MATERIAL PROVIDED START

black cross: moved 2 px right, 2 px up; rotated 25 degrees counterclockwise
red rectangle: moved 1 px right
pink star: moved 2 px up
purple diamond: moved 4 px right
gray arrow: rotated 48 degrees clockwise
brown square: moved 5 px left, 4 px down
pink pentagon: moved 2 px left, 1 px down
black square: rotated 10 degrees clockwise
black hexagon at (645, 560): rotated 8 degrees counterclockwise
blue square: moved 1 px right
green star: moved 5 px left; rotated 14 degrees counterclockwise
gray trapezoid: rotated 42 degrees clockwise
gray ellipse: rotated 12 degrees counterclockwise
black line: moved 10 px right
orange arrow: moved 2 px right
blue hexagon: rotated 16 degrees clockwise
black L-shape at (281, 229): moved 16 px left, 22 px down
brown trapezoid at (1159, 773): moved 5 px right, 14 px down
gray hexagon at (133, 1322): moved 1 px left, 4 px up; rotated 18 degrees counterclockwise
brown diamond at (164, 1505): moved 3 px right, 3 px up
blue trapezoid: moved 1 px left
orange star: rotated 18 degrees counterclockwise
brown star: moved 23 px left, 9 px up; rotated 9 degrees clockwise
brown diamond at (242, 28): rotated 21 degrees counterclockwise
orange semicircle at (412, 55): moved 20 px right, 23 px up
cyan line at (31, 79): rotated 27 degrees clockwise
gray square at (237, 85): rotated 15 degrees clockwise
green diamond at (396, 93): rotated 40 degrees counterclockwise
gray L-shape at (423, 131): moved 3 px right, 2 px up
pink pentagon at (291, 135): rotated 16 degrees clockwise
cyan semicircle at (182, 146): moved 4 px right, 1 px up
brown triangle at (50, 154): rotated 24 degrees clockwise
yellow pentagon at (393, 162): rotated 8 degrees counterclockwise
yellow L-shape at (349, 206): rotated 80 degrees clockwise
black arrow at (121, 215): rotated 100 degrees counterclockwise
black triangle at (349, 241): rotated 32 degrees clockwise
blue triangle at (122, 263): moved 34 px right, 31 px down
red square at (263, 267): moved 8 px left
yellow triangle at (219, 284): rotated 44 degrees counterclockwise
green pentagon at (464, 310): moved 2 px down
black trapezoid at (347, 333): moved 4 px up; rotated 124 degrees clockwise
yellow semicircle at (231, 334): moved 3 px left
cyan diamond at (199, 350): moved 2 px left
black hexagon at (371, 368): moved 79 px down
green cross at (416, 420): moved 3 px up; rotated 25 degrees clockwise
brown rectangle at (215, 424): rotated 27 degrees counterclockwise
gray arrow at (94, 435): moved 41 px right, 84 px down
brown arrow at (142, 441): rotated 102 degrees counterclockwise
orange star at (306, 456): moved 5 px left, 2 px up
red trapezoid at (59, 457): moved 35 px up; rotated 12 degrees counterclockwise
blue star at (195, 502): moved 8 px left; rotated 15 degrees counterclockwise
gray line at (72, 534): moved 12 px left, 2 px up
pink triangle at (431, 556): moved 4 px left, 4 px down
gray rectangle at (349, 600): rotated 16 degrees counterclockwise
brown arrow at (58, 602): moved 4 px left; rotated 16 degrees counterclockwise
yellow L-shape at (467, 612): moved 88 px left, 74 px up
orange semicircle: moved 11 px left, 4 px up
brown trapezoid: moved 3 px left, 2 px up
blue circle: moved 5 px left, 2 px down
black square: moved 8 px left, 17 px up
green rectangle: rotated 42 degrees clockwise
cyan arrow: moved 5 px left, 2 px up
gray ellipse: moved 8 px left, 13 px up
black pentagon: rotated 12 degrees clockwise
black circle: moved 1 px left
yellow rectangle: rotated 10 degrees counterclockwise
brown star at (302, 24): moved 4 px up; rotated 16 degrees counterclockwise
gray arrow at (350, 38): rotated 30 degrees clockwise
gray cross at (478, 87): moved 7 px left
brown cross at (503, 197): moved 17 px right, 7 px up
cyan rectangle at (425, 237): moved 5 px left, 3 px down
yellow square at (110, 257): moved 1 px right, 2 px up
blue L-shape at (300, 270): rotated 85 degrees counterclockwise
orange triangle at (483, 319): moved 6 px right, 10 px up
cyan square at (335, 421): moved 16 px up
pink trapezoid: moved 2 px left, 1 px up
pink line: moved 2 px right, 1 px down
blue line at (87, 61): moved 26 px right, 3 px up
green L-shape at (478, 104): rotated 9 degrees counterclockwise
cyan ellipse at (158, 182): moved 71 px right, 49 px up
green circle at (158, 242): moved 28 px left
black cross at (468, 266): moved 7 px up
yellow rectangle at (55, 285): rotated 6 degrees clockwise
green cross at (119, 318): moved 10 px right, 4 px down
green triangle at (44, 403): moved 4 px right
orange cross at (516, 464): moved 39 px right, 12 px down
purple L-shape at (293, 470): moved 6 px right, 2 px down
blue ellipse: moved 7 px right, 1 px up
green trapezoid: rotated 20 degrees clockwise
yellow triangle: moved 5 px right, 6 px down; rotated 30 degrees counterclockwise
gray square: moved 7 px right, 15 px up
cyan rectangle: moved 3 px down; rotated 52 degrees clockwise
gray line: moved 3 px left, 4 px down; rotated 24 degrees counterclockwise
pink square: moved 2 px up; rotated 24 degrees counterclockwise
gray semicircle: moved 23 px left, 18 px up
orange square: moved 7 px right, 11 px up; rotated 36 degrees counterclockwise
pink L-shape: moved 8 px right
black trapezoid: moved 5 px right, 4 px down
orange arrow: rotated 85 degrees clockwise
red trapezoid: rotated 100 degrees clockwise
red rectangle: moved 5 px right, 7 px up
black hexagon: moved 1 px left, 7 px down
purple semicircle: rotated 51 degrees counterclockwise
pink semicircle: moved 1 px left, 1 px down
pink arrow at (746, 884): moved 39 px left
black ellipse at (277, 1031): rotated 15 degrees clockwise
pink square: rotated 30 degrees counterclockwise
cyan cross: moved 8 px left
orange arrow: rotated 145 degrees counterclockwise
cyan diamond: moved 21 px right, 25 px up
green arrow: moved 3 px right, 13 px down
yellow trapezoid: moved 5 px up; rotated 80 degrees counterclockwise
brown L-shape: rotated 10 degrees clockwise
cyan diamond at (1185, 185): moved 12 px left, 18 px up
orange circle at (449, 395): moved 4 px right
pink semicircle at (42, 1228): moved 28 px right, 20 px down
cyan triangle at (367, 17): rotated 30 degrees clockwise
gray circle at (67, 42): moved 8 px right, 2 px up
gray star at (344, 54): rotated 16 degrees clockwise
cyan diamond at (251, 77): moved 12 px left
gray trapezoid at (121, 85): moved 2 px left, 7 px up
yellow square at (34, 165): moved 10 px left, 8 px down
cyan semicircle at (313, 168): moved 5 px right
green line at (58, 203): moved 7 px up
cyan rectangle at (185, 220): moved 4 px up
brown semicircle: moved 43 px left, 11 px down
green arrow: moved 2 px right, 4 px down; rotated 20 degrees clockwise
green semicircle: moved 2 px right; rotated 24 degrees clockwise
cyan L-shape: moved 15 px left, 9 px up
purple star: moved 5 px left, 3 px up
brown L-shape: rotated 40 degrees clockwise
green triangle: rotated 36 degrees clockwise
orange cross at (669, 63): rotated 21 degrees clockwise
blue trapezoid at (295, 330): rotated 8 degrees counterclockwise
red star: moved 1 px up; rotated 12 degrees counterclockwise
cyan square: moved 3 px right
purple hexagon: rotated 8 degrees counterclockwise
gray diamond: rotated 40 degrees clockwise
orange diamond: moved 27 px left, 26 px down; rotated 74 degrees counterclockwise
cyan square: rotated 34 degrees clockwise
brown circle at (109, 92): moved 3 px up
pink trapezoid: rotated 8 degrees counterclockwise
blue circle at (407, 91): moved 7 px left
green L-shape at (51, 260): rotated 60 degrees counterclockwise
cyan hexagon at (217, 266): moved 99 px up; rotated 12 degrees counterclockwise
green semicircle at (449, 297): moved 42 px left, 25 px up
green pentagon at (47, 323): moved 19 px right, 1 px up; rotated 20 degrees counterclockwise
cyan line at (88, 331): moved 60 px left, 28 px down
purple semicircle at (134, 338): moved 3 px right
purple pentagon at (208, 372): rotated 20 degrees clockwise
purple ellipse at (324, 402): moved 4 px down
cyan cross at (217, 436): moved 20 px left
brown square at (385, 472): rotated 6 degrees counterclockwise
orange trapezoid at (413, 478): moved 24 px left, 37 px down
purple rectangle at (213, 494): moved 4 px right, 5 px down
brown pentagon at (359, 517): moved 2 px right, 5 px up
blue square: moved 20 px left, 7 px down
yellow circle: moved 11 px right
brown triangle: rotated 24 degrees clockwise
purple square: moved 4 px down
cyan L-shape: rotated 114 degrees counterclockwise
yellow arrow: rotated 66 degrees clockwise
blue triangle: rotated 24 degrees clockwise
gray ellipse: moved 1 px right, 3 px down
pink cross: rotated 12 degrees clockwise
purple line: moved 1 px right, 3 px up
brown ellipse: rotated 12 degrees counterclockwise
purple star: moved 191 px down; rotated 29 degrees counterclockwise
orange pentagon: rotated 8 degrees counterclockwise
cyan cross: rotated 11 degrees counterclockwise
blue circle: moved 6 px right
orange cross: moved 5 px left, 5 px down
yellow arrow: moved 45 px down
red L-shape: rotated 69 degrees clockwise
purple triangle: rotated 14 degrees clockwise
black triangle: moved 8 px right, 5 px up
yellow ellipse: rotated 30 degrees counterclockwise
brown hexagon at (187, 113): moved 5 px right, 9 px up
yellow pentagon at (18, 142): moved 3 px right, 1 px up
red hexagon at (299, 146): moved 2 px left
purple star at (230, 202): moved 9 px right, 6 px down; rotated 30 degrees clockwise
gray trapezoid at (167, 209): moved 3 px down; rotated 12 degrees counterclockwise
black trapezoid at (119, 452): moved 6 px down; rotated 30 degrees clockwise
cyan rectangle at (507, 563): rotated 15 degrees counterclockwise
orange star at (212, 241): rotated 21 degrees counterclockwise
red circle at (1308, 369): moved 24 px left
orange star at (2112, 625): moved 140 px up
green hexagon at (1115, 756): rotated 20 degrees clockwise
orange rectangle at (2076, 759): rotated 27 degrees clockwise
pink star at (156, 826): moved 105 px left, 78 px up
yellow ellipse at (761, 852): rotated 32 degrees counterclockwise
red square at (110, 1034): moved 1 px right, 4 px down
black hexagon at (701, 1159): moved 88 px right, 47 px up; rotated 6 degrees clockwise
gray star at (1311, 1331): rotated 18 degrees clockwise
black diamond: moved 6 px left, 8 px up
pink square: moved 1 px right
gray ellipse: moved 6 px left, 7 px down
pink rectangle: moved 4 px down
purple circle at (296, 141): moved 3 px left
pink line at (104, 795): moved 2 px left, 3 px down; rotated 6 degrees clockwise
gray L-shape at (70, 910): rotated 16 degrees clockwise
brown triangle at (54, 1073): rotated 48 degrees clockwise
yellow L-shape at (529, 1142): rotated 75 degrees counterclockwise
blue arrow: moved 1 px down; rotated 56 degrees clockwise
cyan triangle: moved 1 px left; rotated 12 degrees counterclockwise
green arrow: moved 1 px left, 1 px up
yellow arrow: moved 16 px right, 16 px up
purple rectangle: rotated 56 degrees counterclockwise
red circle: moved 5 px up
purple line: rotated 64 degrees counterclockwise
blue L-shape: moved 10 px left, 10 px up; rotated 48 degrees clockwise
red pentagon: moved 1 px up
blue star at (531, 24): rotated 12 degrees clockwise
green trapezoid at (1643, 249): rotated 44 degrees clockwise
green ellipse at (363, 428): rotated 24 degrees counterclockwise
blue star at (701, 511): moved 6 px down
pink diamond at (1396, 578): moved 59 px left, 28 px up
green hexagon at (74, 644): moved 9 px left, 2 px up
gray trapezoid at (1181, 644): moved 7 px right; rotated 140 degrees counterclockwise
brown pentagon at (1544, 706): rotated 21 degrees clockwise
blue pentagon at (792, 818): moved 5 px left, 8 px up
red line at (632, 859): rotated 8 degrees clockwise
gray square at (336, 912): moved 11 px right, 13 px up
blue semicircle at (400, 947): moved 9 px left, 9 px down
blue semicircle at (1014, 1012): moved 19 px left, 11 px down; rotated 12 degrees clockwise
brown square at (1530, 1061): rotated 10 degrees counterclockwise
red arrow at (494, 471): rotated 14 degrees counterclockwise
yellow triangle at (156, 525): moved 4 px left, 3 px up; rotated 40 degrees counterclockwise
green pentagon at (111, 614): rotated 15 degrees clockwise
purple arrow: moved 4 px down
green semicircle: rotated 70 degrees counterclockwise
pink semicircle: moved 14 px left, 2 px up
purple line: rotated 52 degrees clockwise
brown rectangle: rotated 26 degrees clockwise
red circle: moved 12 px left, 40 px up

MATERIAL PROVIDED END

▶ **EXERCISE REQUIREMENTS**: Return the span of lines in the data above that opens at the line with "green triangle: rotated 36 degrees clockwise" and closes at the line with "blue square: moved 20 px left, 7 px down", exactly, ends included, nothing else.

▶ **COMPLETED TASK**:
green triangle: rotated 36 degrees clockwise
orange cross at (669, 63): rotated 21 degrees clockwise
blue trapezoid at (295, 330): rotated 8 degrees counterclockwise
red star: moved 1 px up; rotated 12 degrees counterclockwise
cyan square: moved 3 px right
purple hexagon: rotated 8 degrees counterclockwise
gray diamond: rotated 40 degrees clockwise
orange diamond: moved 27 px left, 26 px down; rotated 74 degrees counterclockwise
cyan square: rotated 34 degrees clockwise
brown circle at (109, 92): moved 3 px up
pink trapezoid: rotated 8 degrees counterclockwise
blue circle at (407, 91): moved 7 px left
green L-shape at (51, 260): rotated 60 degrees counterclockwise
cyan hexagon at (217, 266): moved 99 px up; rotated 12 degrees counterclockwise
green semicircle at (449, 297): moved 42 px left, 25 px up
green pentagon at (47, 323): moved 19 px right, 1 px up; rotated 20 degrees counterclockwise
cyan line at (88, 331): moved 60 px left, 28 px down
purple semicircle at (134, 338): moved 3 px right
purple pentagon at (208, 372): rotated 20 degrees clockwise
purple ellipse at (324, 402): moved 4 px down
cyan cross at (217, 436): moved 20 px left
brown square at (385, 472): rotated 6 degrees counterclockwise
orange trapezoid at (413, 478): moved 24 px left, 37 px down
purple rectangle at (213, 494): moved 4 px right, 5 px down
brown pentagon at (359, 517): moved 2 px right, 5 px up
blue square: moved 20 px left, 7 px down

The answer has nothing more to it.